[Object change listings]
++++++++++

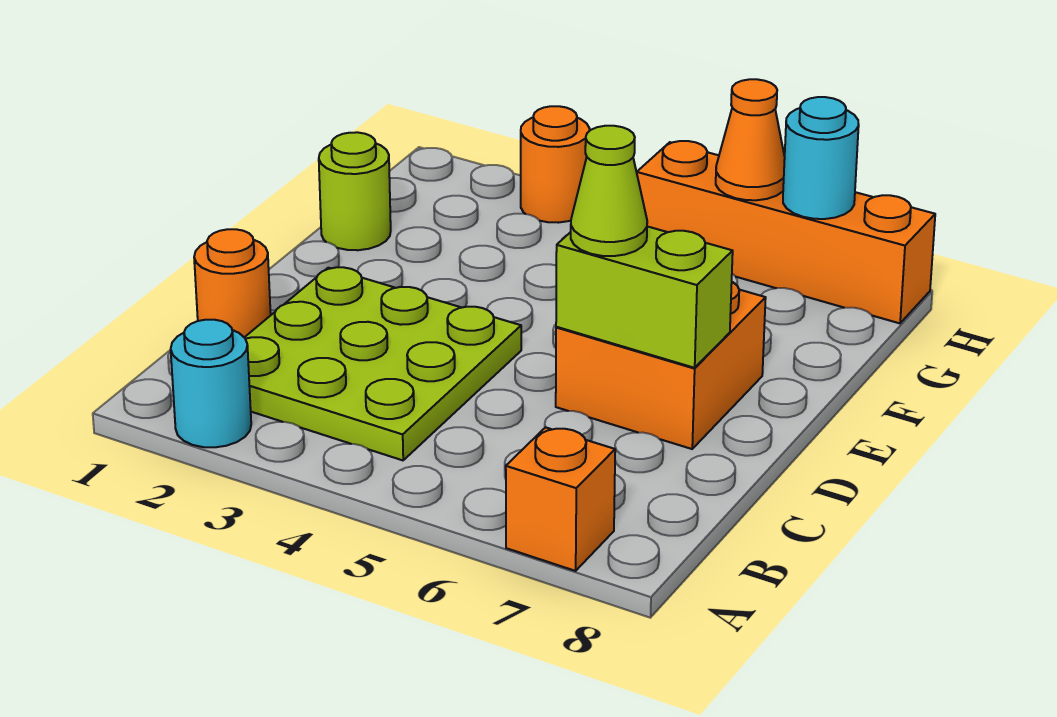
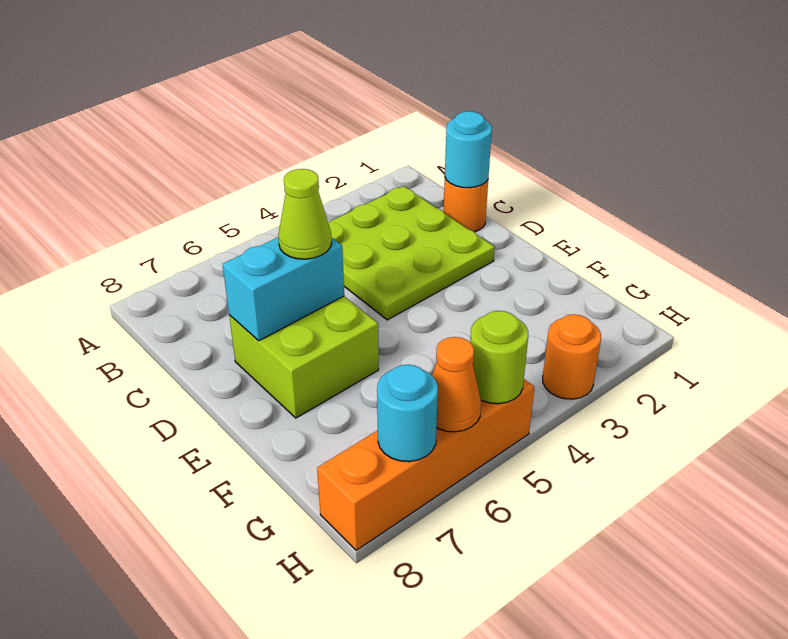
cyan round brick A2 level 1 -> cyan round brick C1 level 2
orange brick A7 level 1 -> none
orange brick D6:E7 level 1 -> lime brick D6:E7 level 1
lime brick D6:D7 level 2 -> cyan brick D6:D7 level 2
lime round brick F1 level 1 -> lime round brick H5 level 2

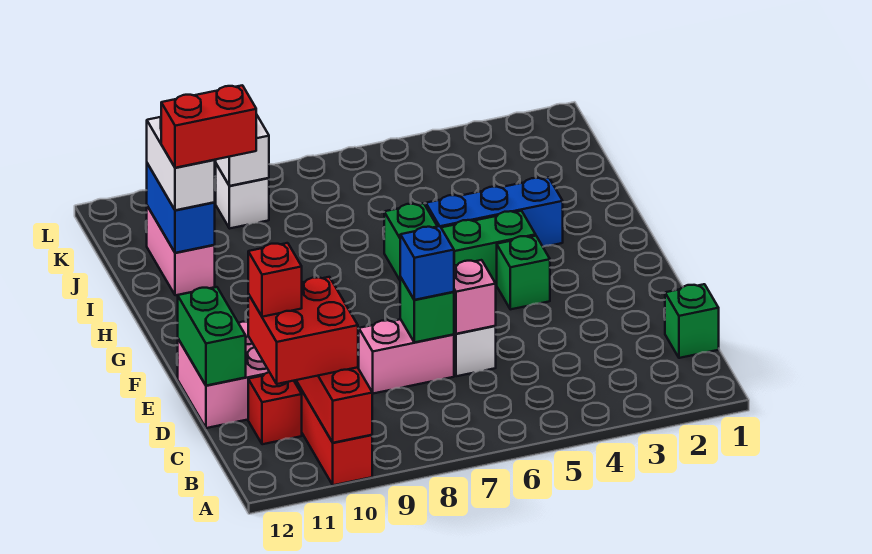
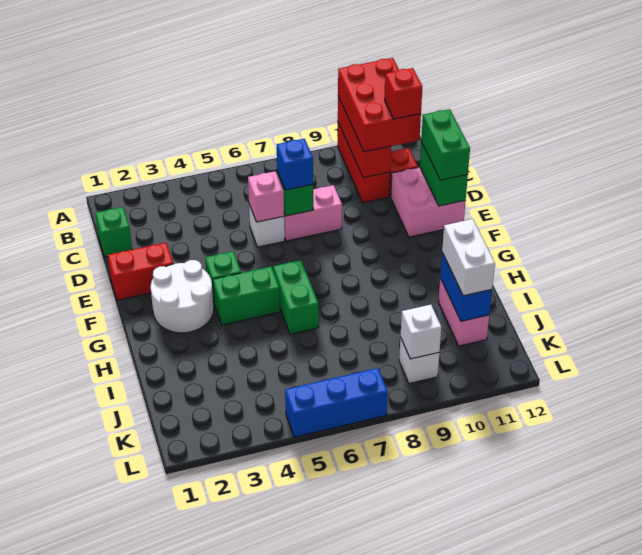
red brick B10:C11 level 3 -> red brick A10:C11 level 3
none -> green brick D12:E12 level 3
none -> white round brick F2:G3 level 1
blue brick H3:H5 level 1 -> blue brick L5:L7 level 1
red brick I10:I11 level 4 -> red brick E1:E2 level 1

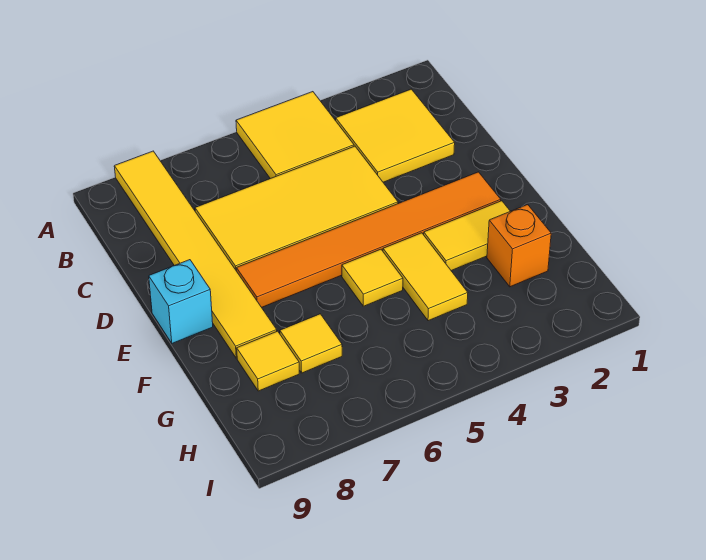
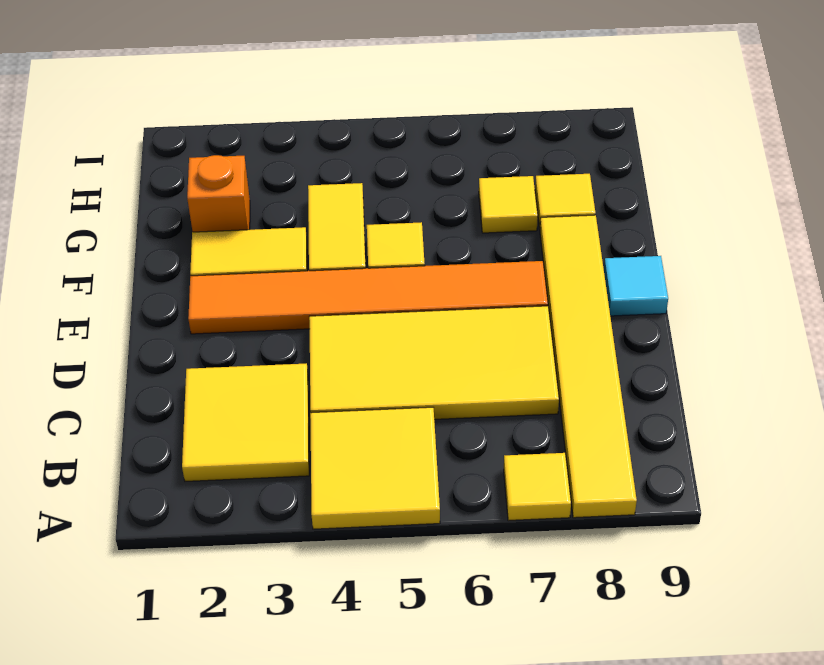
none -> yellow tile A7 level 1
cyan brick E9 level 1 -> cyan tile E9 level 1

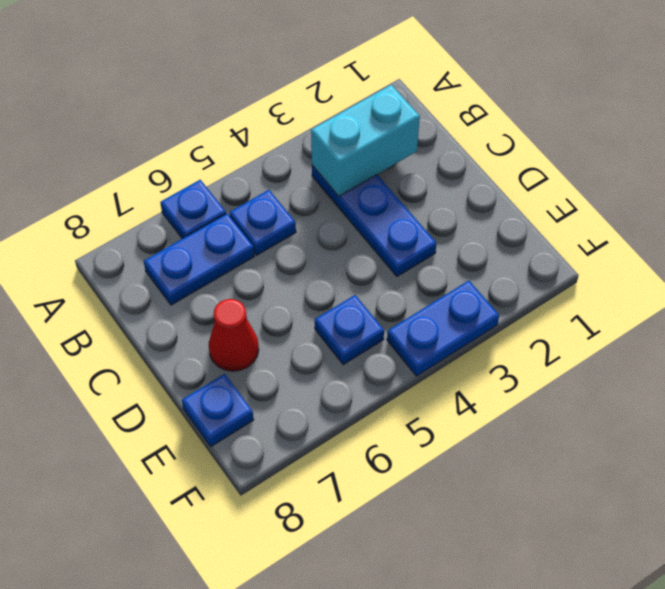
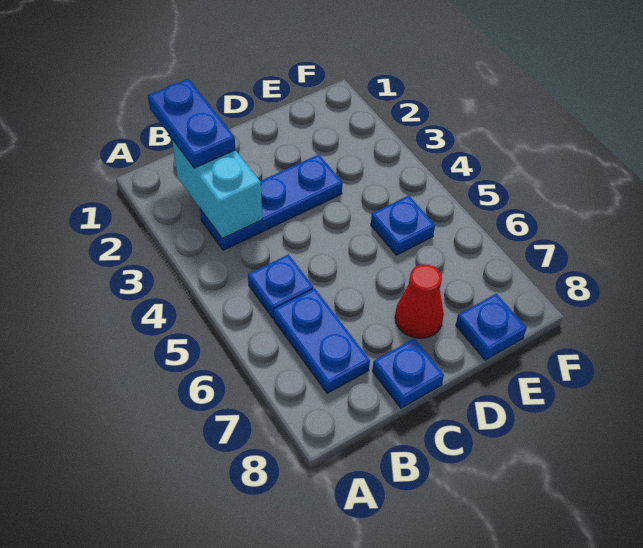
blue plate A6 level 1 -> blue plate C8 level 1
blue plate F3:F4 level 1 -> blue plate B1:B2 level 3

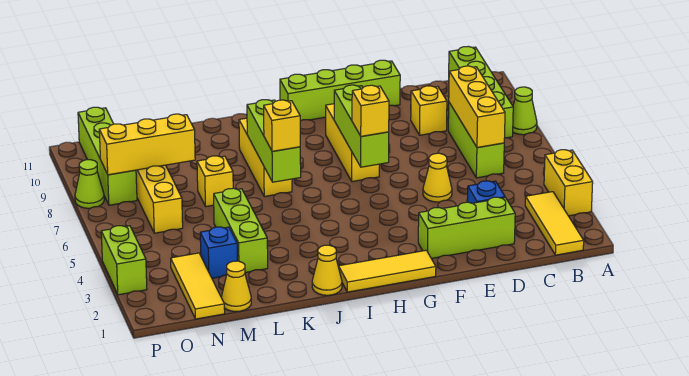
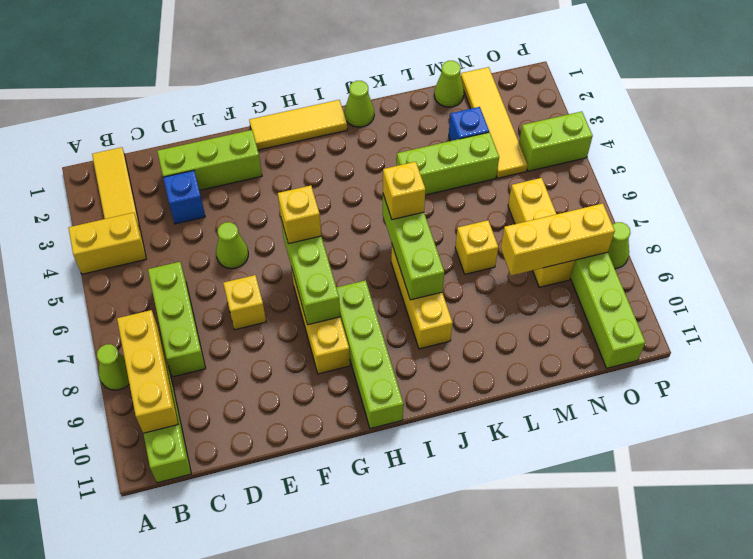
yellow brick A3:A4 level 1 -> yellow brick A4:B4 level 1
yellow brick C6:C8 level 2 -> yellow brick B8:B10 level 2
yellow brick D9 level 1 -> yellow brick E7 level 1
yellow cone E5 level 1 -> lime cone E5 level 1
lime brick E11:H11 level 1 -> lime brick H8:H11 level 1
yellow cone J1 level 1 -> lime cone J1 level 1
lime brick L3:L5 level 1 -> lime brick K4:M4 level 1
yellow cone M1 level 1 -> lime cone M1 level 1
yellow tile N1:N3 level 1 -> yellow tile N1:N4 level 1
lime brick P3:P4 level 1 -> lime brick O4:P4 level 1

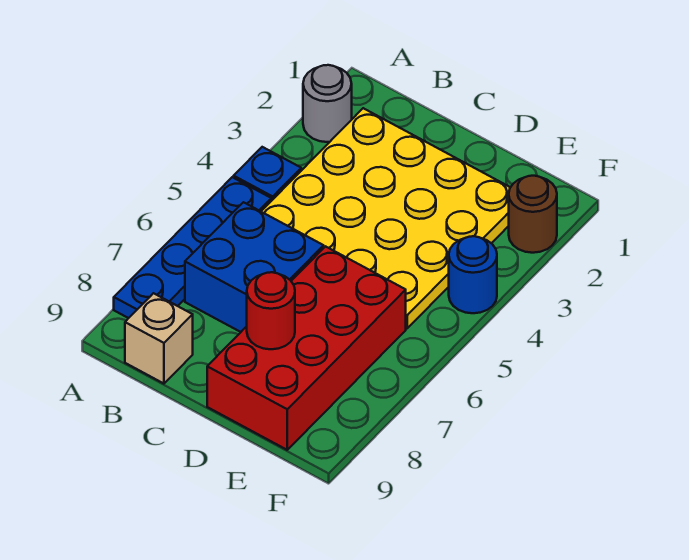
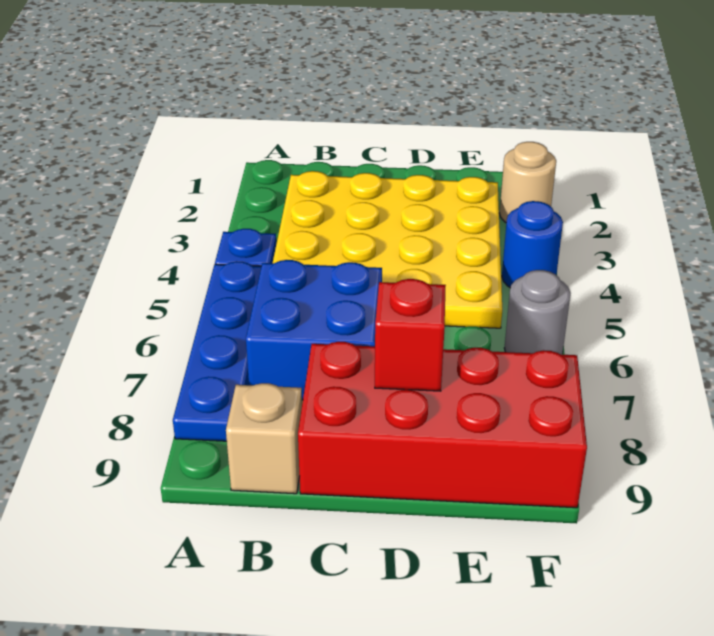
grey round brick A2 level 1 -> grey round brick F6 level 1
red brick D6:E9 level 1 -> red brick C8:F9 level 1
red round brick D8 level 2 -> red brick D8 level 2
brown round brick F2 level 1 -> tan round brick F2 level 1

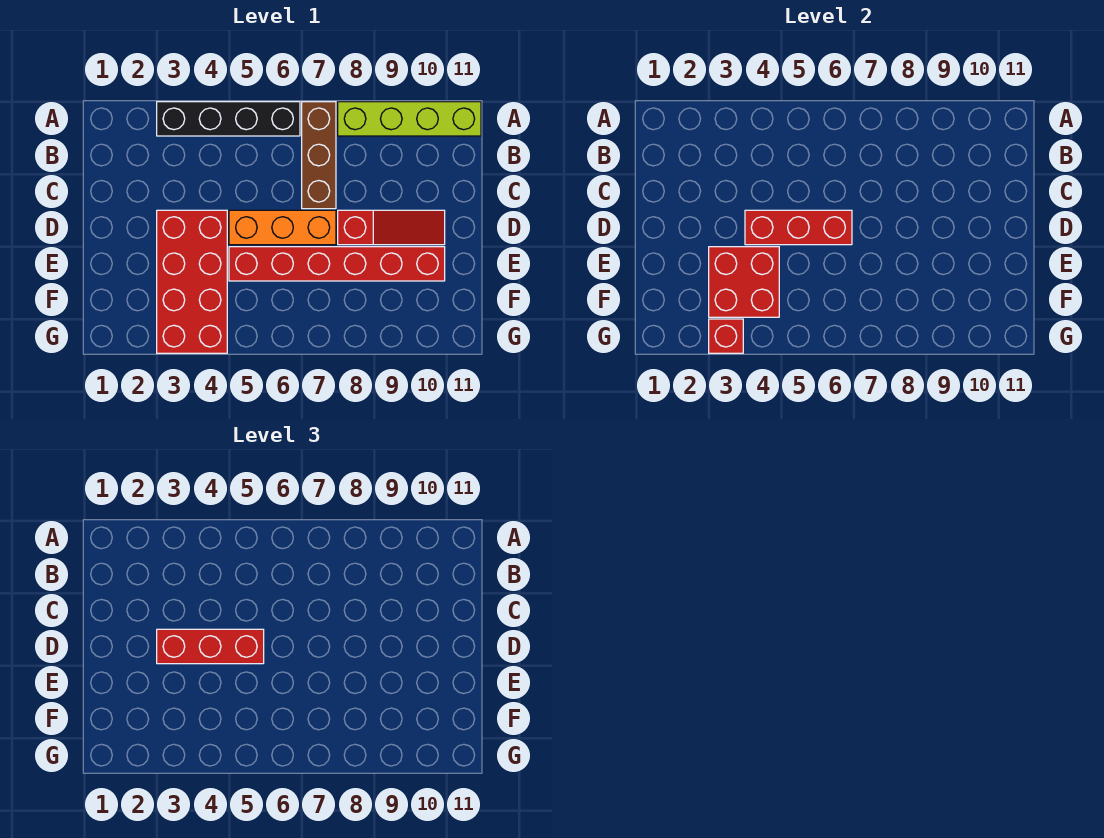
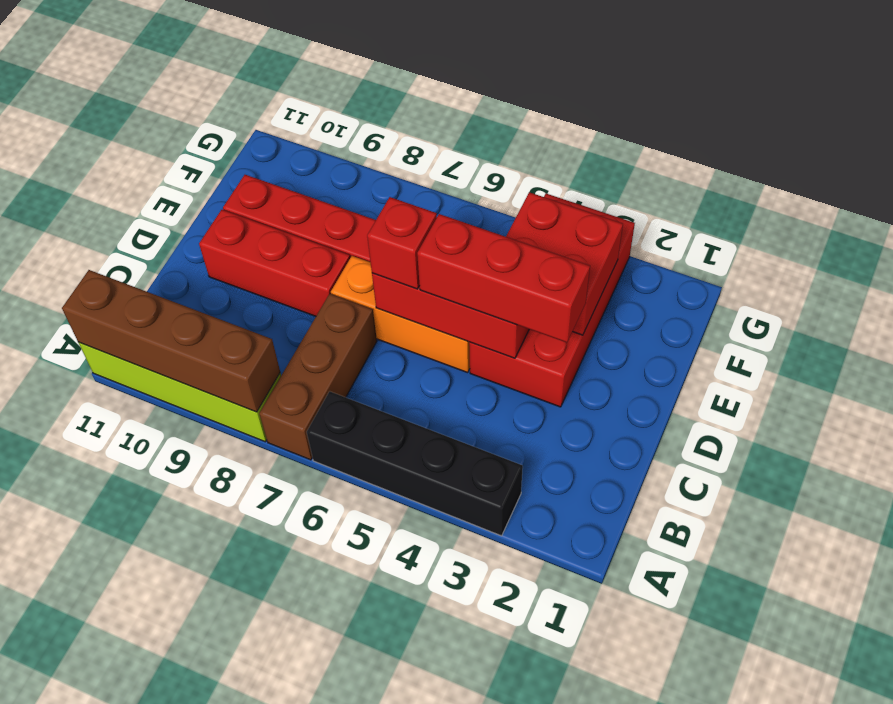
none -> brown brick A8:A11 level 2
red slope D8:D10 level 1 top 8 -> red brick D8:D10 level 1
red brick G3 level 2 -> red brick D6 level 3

++++++++++

Problem details: Would you copy, word for word, only the lines above from the one containing "lime brick P3:P4" through the one containing "none -> brown brick A8:A11 level 2", both included, and please leave out the pictures?

Response area:
lime brick P3:P4 level 1 -> lime brick O4:P4 level 1

grey round brick A2 level 1 -> grey round brick F6 level 1
red brick D6:E9 level 1 -> red brick C8:F9 level 1
red round brick D8 level 2 -> red brick D8 level 2
brown round brick F2 level 1 -> tan round brick F2 level 1

none -> brown brick A8:A11 level 2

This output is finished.